──────── Extracted material ────────
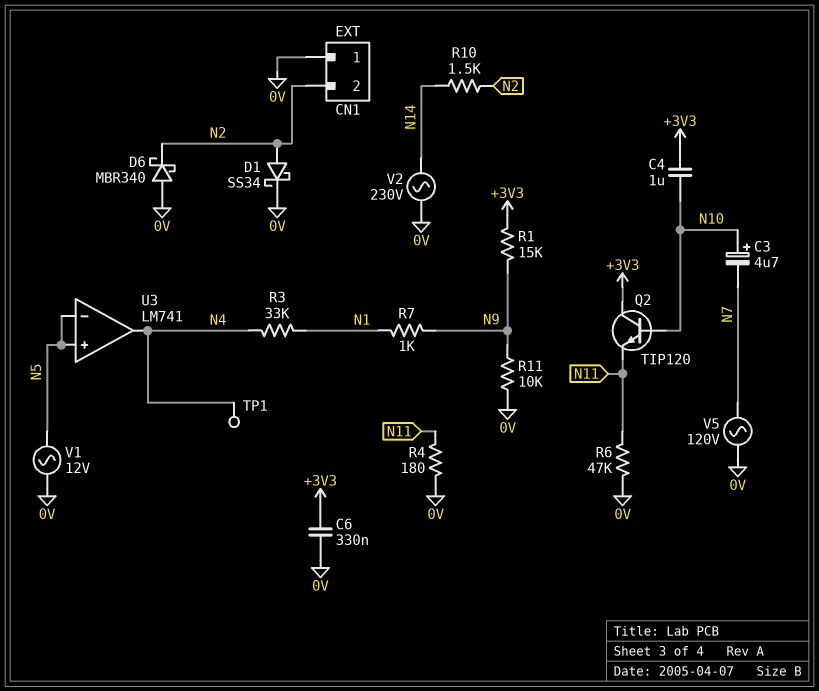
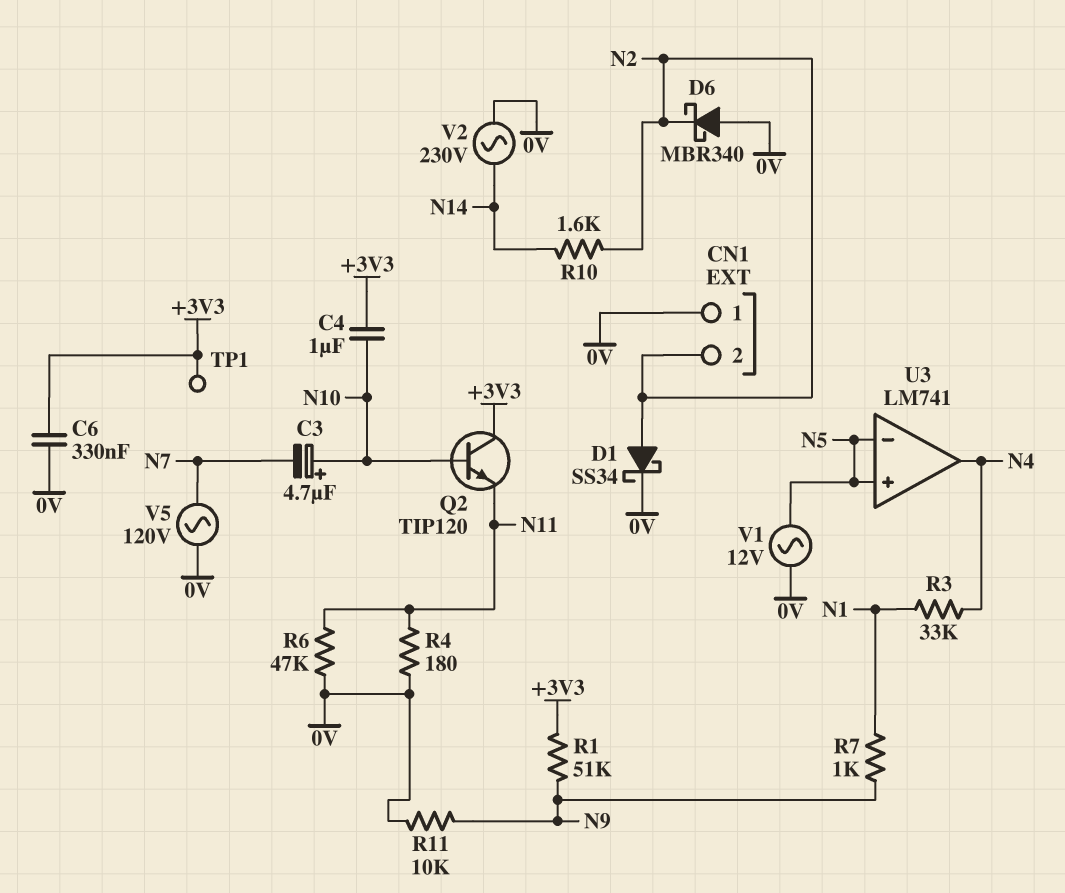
R1: 15k (+3V3, N9) -> 51k (+3V3, N9)
R10: 1.5k (N2, N14) -> 1.6k (N2, N14)
TP1: test point (N4) -> test point (+3V3)

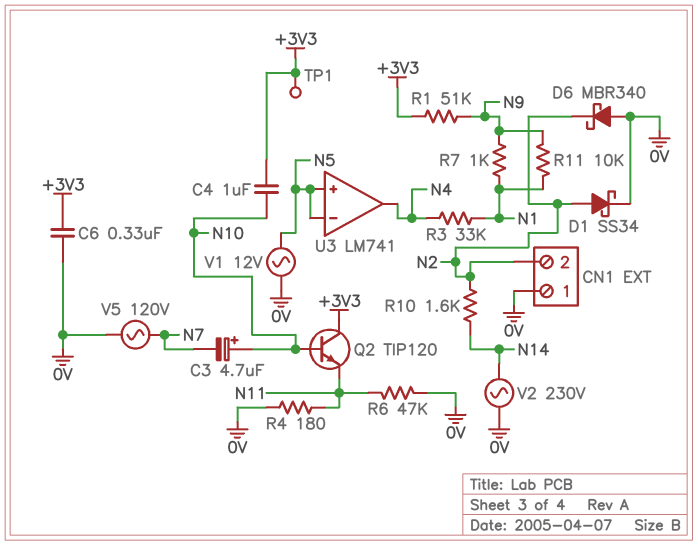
R11: 10k (0V, N9) -> 10k (N1, N9)

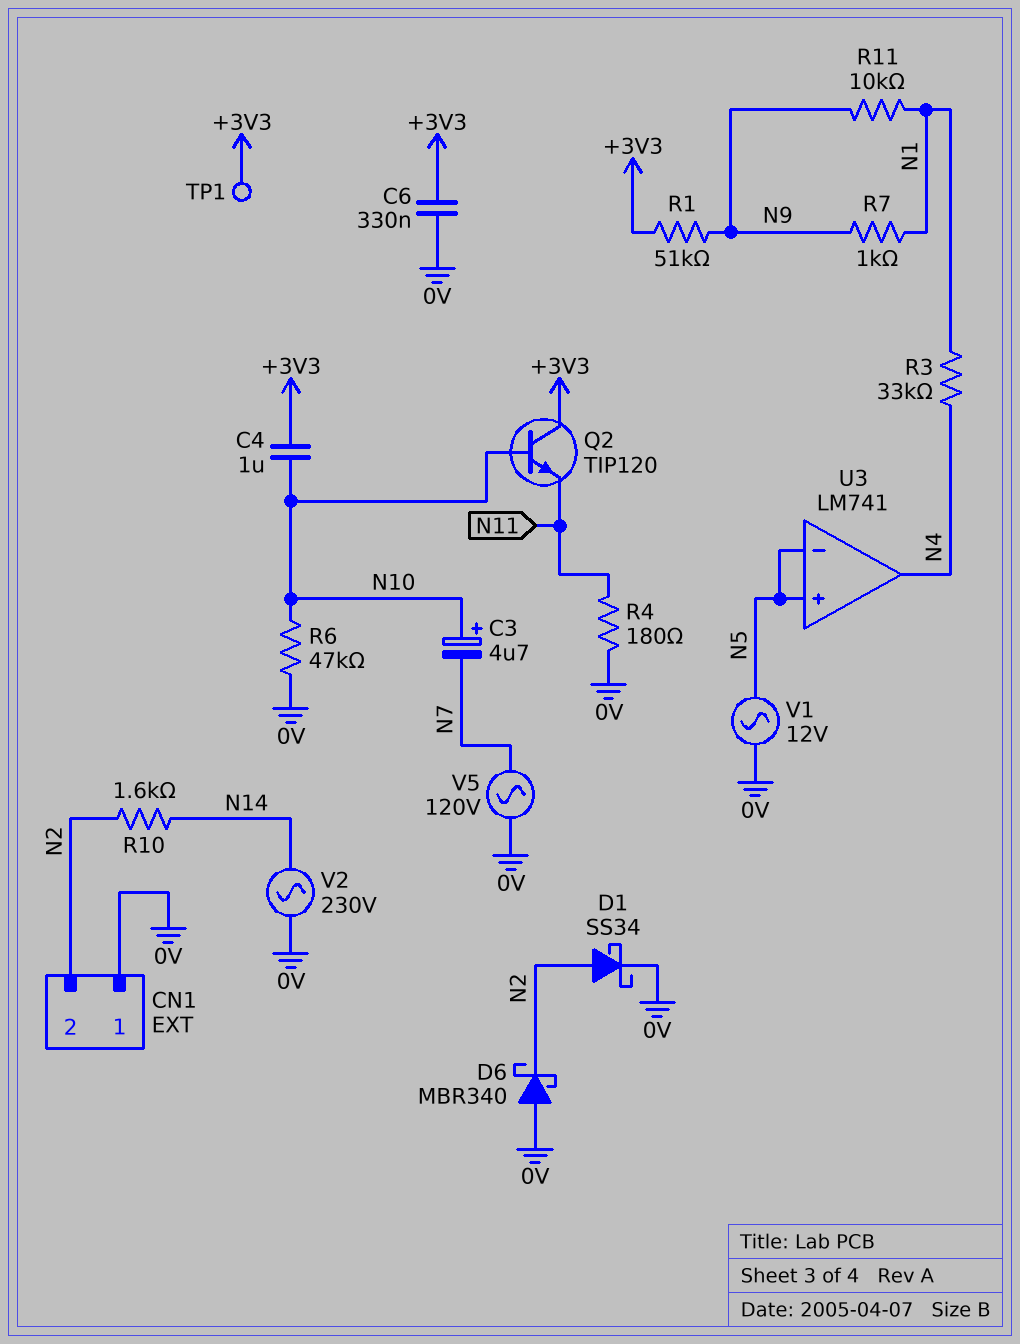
R6: 47k (0V, N11) -> 47k (0V, N10)

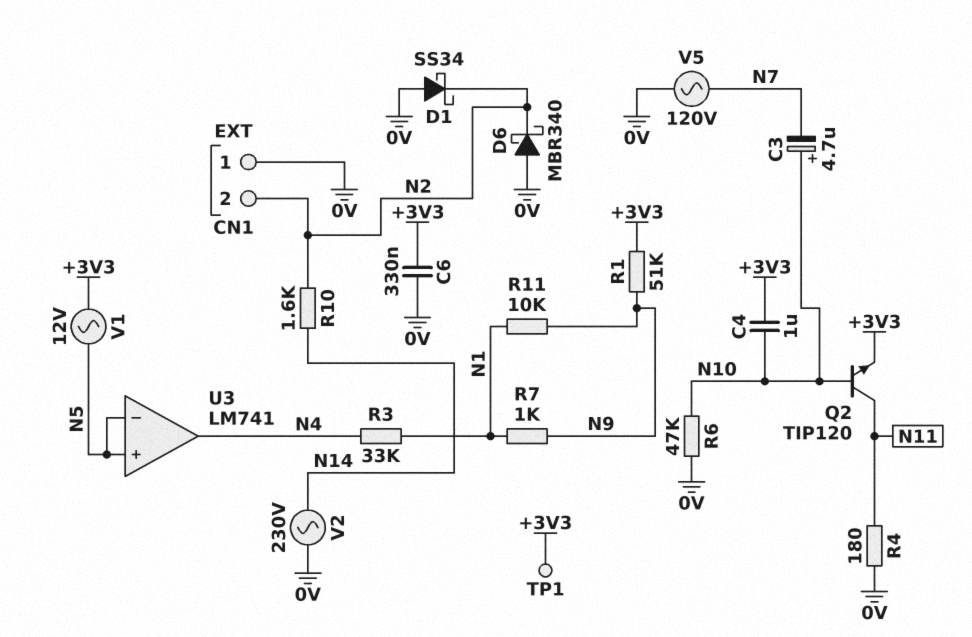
D1: schottky SS34 (A N2, K 0V) -> schottky SS34 (A 0V, K N2)
Q2: NPN TIP120 (B N10, C +3V3, E N11) -> NPN TIP120 (B N10, C N11, E +3V3)
V1: AC 12V (0V, N5) -> AC 12V (+3V3, N5)

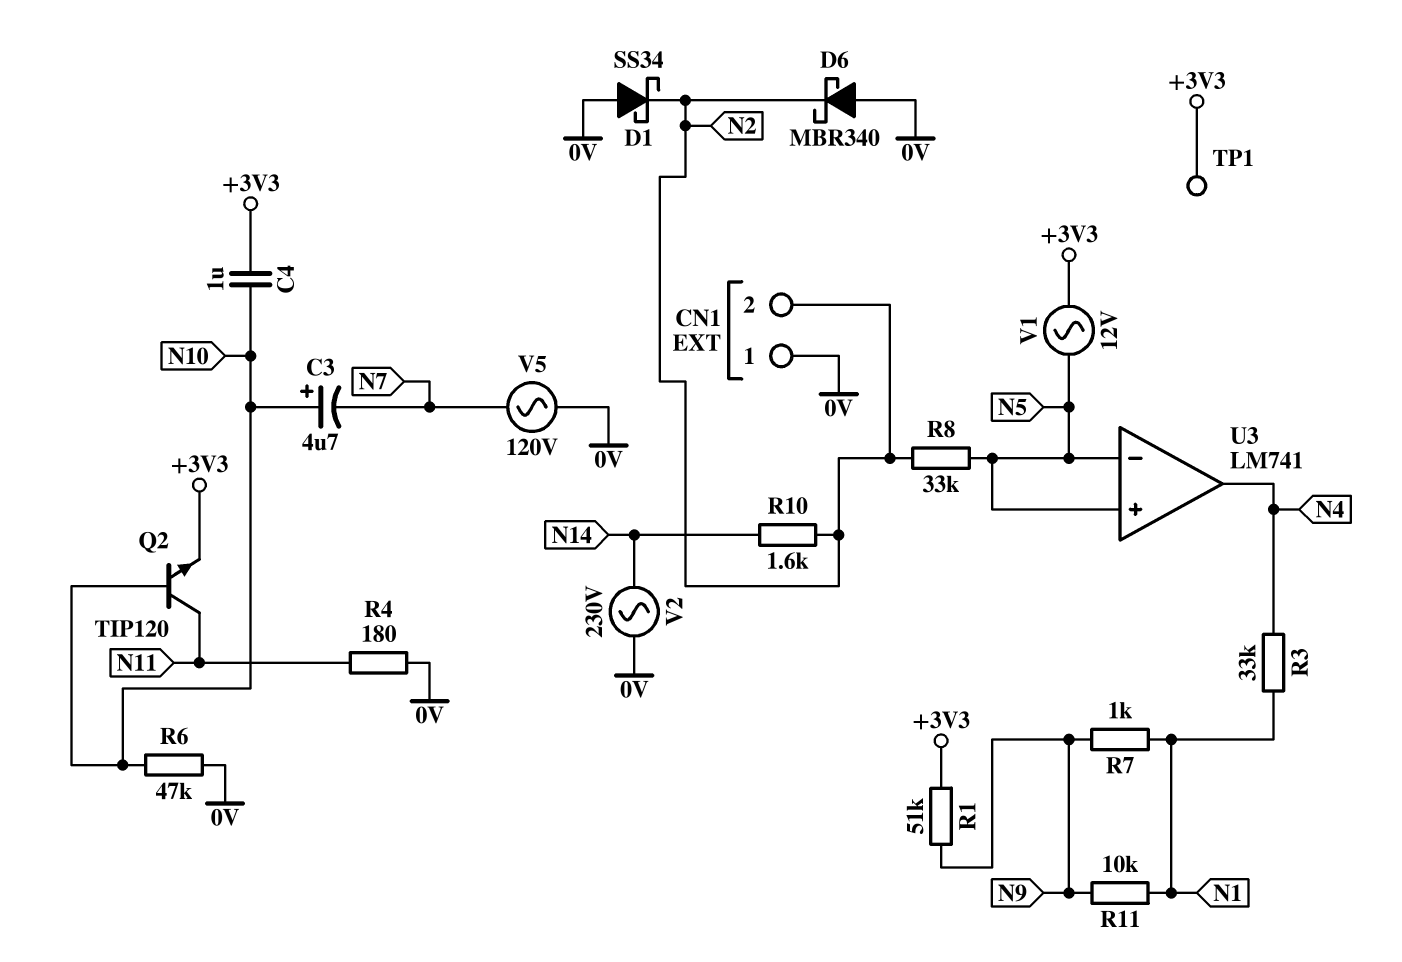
C6: 330nF (+3V3, 0V) -> none
R8: none -> 33k (N2, N5)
────────
Activity – Apart from the images, reproduce the listing exactly as it appears.

Response to this exercise –
R1: 15k (+3V3, N9) -> 51k (+3V3, N9)
R10: 1.5k (N2, N14) -> 1.6k (N2, N14)
TP1: test point (N4) -> test point (+3V3)

R11: 10k (0V, N9) -> 10k (N1, N9)

R6: 47k (0V, N11) -> 47k (0V, N10)

D1: schottky SS34 (A N2, K 0V) -> schottky SS34 (A 0V, K N2)
Q2: NPN TIP120 (B N10, C +3V3, E N11) -> NPN TIP120 (B N10, C N11, E +3V3)
V1: AC 12V (0V, N5) -> AC 12V (+3V3, N5)

C6: 330nF (+3V3, 0V) -> none
R8: none -> 33k (N2, N5)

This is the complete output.